→ Exercise aim: For the entries that follow, restate word for word the line containing "blue brick E12:F14", the line containing "none -> yellow brick J9:J12 level 1", and every line that lies between them.

→ Supplied entries:
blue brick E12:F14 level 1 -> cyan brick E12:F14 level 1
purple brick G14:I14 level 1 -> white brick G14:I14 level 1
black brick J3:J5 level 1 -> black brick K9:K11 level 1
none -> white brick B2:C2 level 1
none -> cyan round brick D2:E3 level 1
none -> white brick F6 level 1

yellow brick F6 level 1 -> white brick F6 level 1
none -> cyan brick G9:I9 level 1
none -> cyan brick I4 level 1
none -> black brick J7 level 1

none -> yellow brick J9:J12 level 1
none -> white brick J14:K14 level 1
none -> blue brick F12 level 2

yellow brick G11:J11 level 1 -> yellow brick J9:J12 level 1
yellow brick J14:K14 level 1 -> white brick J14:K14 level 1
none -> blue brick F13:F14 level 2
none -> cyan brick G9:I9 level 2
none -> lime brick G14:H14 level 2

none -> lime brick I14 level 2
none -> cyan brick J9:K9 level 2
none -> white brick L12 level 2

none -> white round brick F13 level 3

--

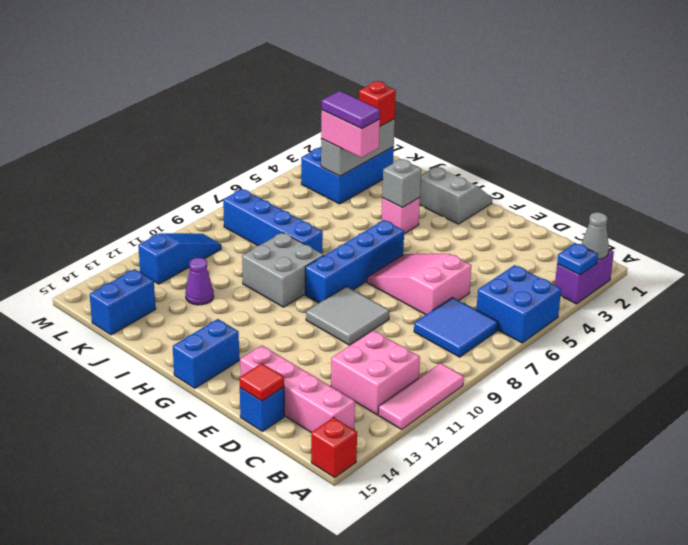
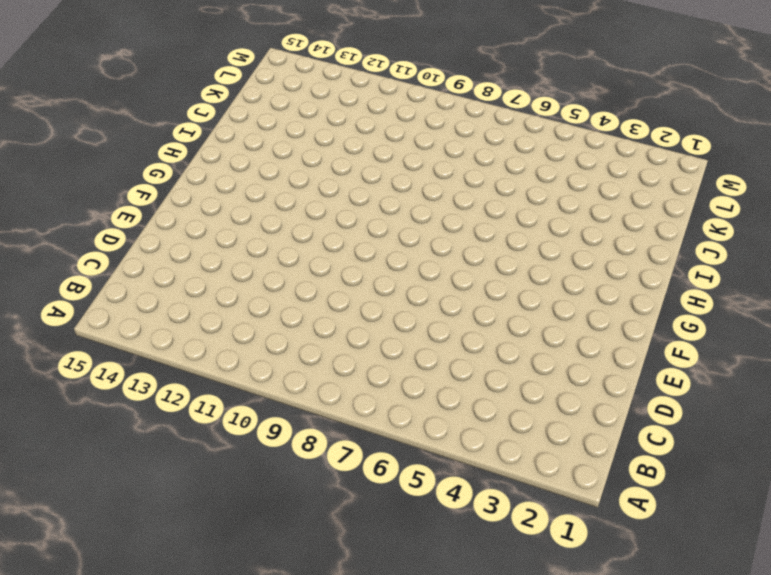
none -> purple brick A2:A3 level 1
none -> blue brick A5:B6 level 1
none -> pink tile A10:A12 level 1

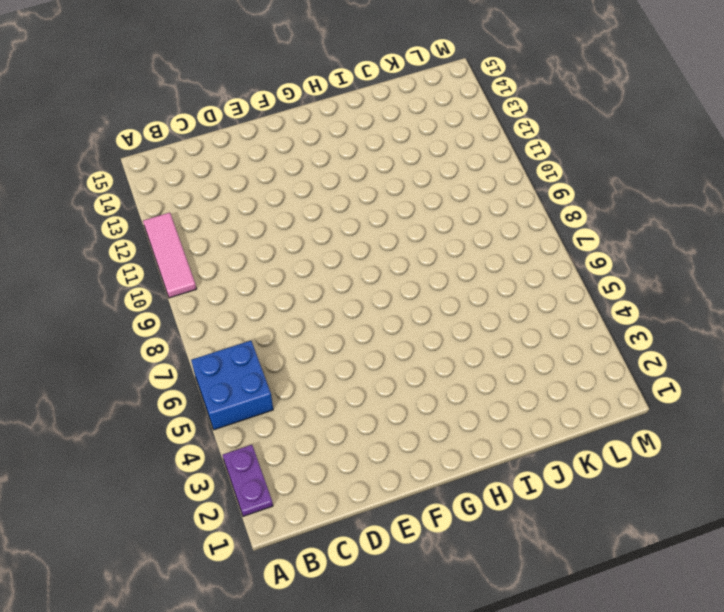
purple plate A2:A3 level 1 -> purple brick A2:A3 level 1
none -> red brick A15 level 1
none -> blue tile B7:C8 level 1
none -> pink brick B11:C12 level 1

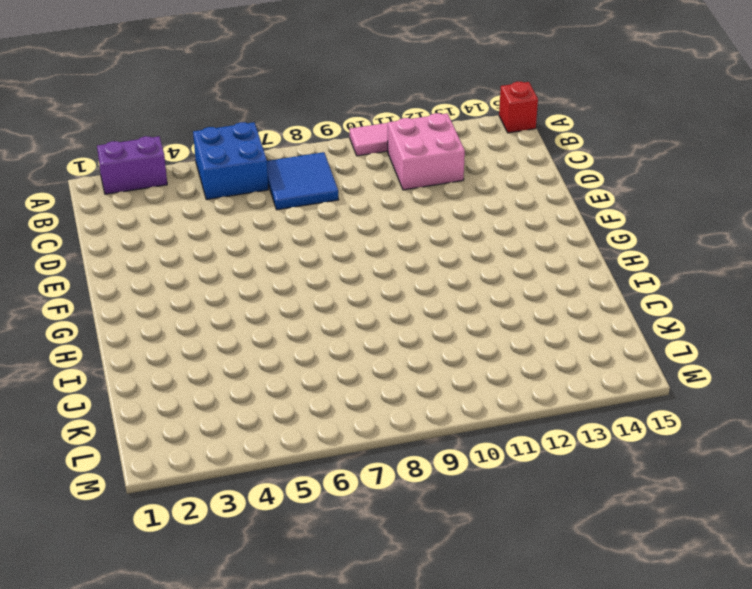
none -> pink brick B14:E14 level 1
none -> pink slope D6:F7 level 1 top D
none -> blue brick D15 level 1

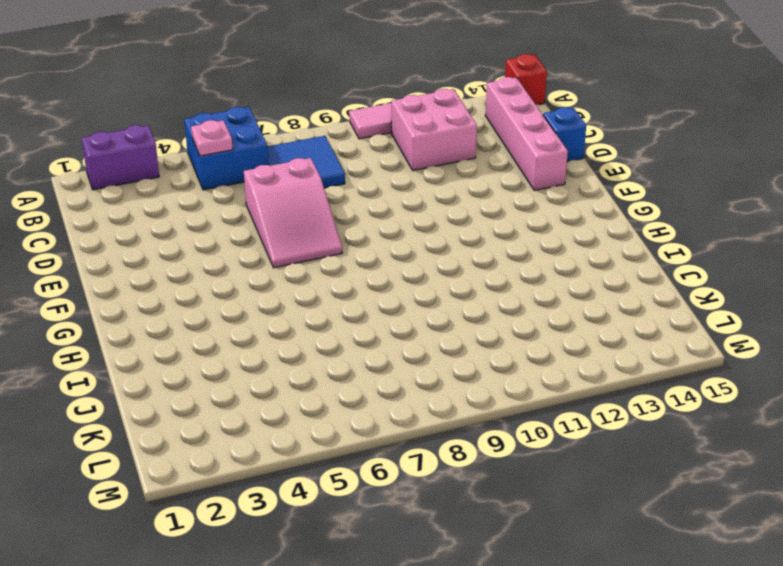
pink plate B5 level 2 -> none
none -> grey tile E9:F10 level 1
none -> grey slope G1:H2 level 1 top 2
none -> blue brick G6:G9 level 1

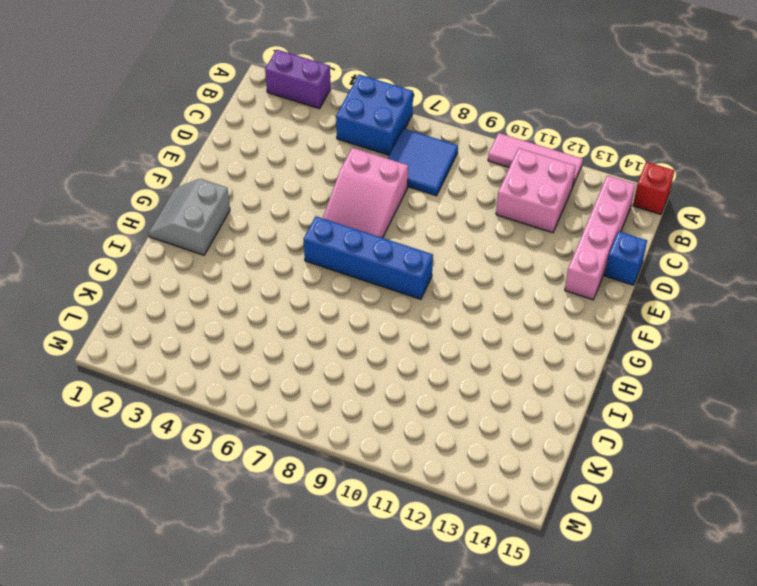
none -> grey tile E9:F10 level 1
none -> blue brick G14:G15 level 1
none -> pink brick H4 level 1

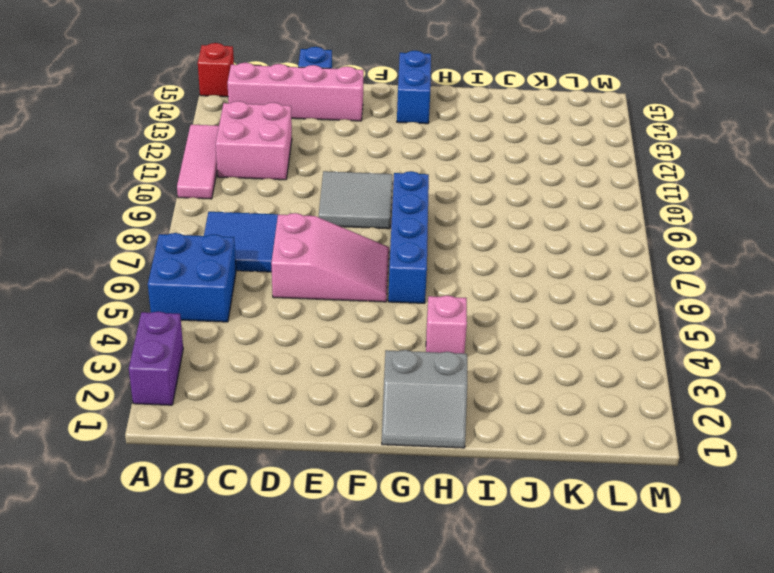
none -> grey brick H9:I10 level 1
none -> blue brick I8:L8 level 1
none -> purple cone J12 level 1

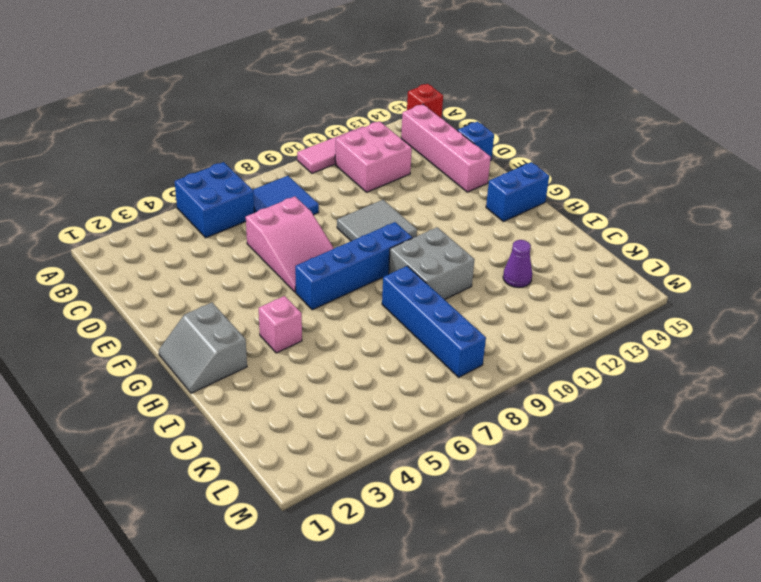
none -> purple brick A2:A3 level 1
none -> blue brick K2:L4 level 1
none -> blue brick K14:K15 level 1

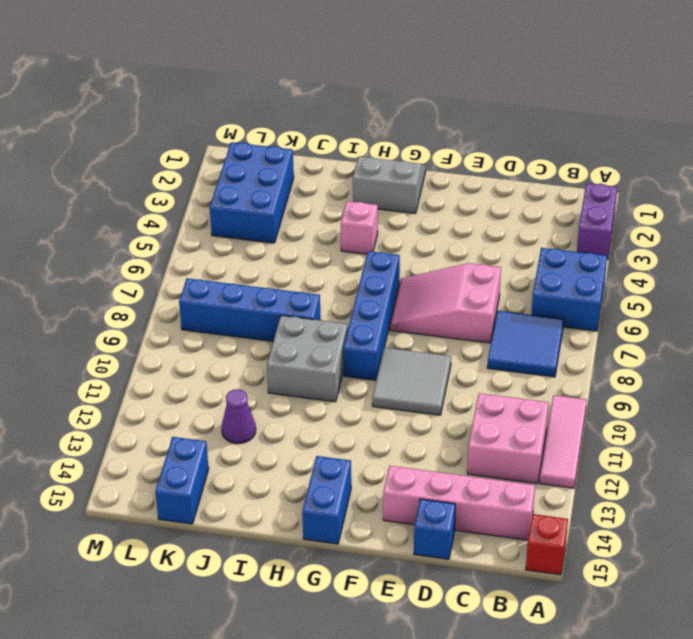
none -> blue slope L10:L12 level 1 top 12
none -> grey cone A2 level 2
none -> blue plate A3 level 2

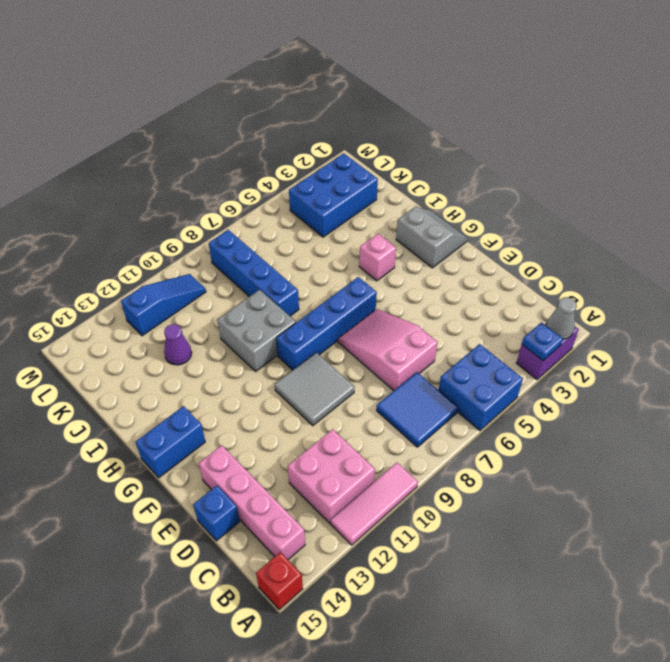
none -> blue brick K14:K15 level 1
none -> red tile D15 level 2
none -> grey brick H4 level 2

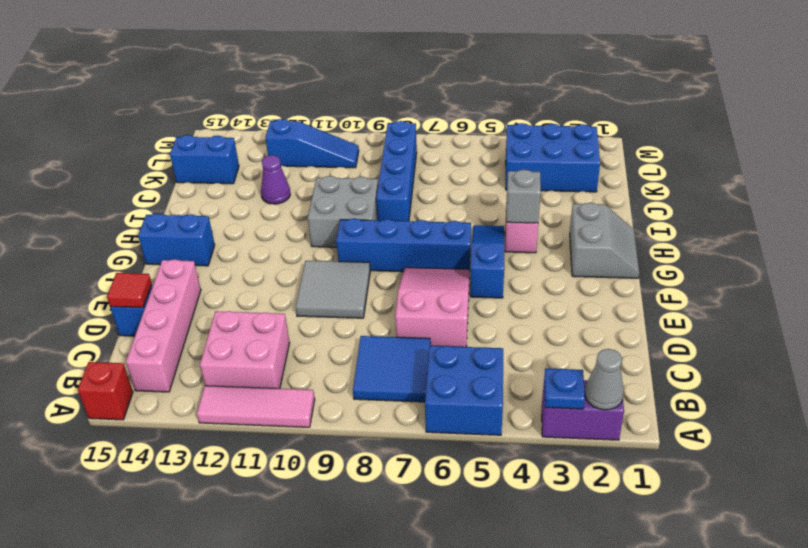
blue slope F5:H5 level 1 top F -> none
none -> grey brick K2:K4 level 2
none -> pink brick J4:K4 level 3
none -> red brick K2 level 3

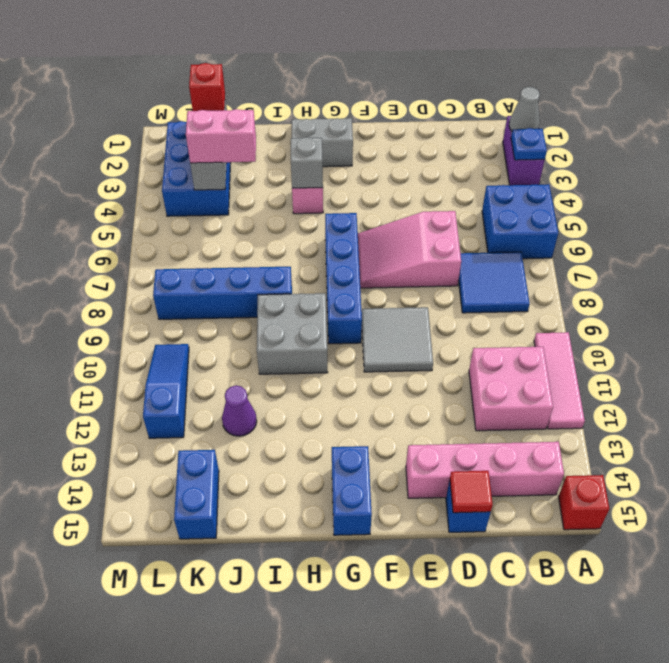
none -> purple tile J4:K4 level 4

==

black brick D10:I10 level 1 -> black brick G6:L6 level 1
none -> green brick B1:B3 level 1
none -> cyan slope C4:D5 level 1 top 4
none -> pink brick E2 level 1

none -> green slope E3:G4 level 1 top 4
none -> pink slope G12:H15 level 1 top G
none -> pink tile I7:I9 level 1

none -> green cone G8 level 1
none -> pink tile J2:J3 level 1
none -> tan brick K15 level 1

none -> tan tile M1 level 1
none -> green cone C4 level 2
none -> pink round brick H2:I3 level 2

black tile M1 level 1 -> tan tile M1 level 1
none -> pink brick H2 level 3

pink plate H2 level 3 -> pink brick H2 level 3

→ Result below:
blue brick E12:F14 level 1 -> cyan brick E12:F14 level 1
purple brick G14:I14 level 1 -> white brick G14:I14 level 1
black brick J3:J5 level 1 -> black brick K9:K11 level 1
none -> white brick B2:C2 level 1
none -> cyan round brick D2:E3 level 1
none -> white brick F6 level 1

yellow brick F6 level 1 -> white brick F6 level 1
none -> cyan brick G9:I9 level 1
none -> cyan brick I4 level 1
none -> black brick J7 level 1

none -> yellow brick J9:J12 level 1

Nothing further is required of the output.